◆ Work instruction
For every line below, output the text exactly and leave out images.

◆ Data block

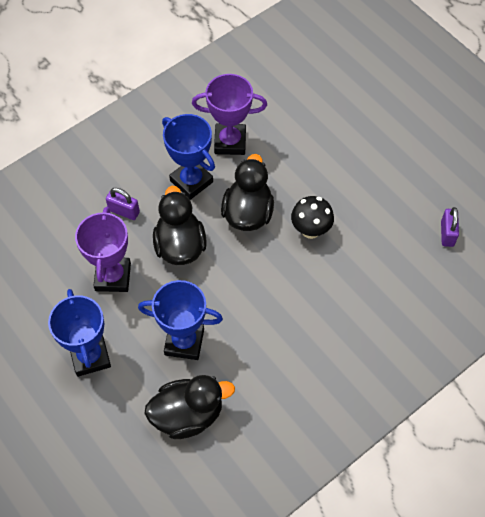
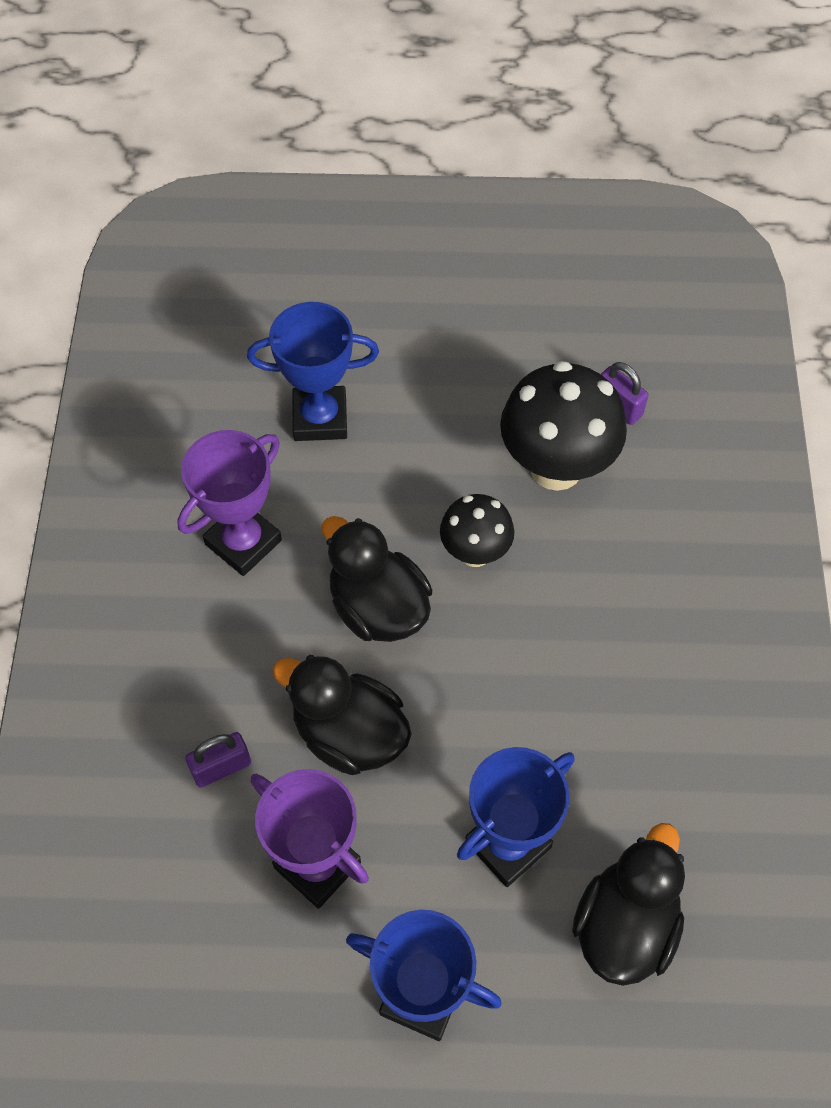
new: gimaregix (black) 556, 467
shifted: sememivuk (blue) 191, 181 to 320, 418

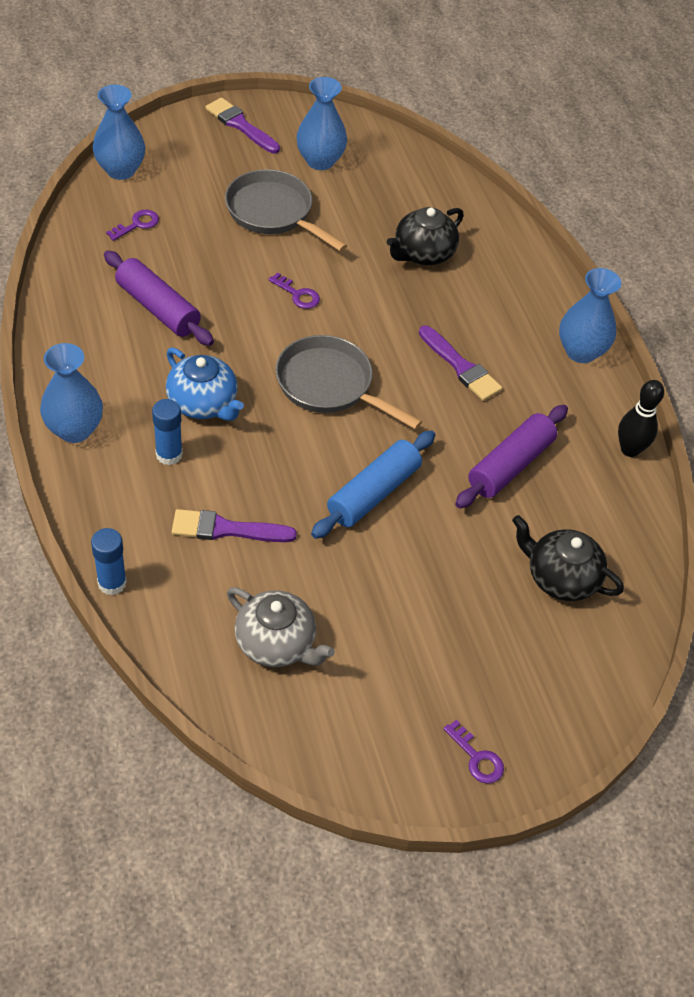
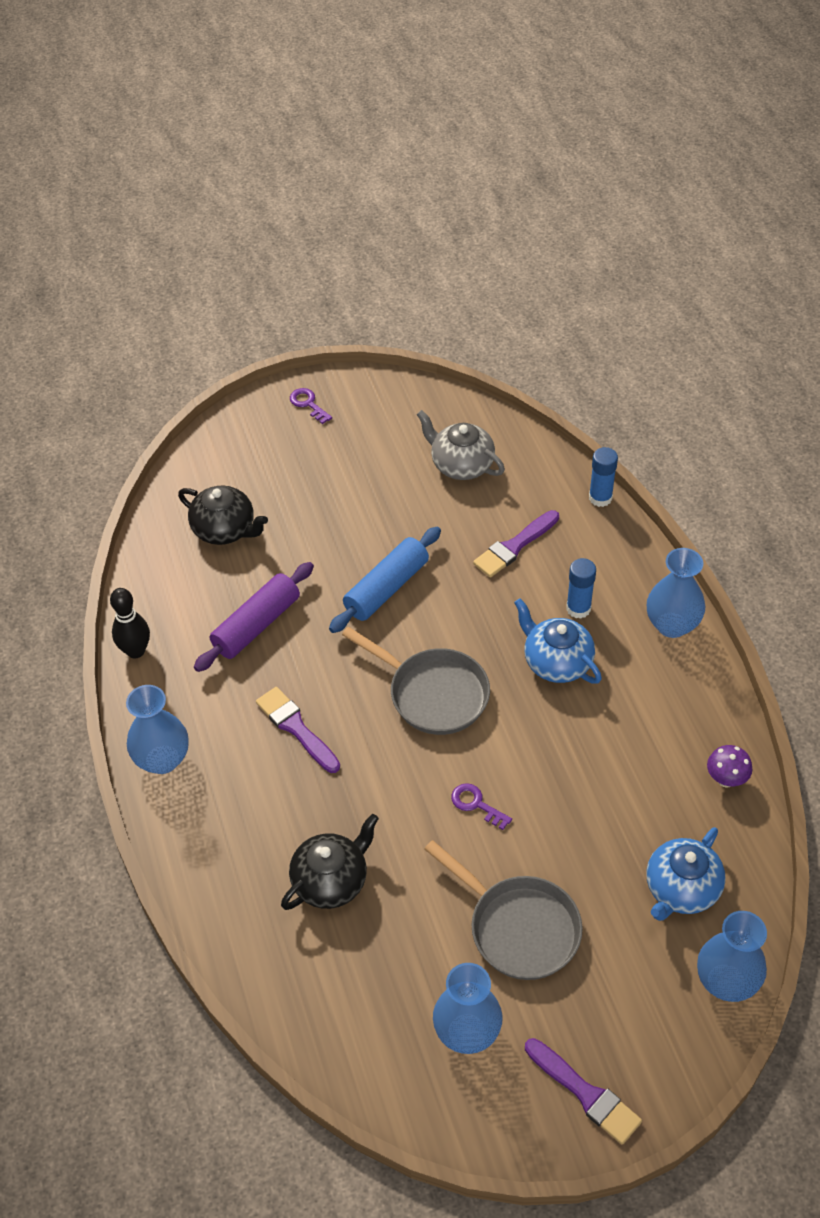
gone:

◆ Solved exercise
new: gimaregix (black) 556, 467
shifted: sememivuk (blue) 191, 181 to 320, 418

gone:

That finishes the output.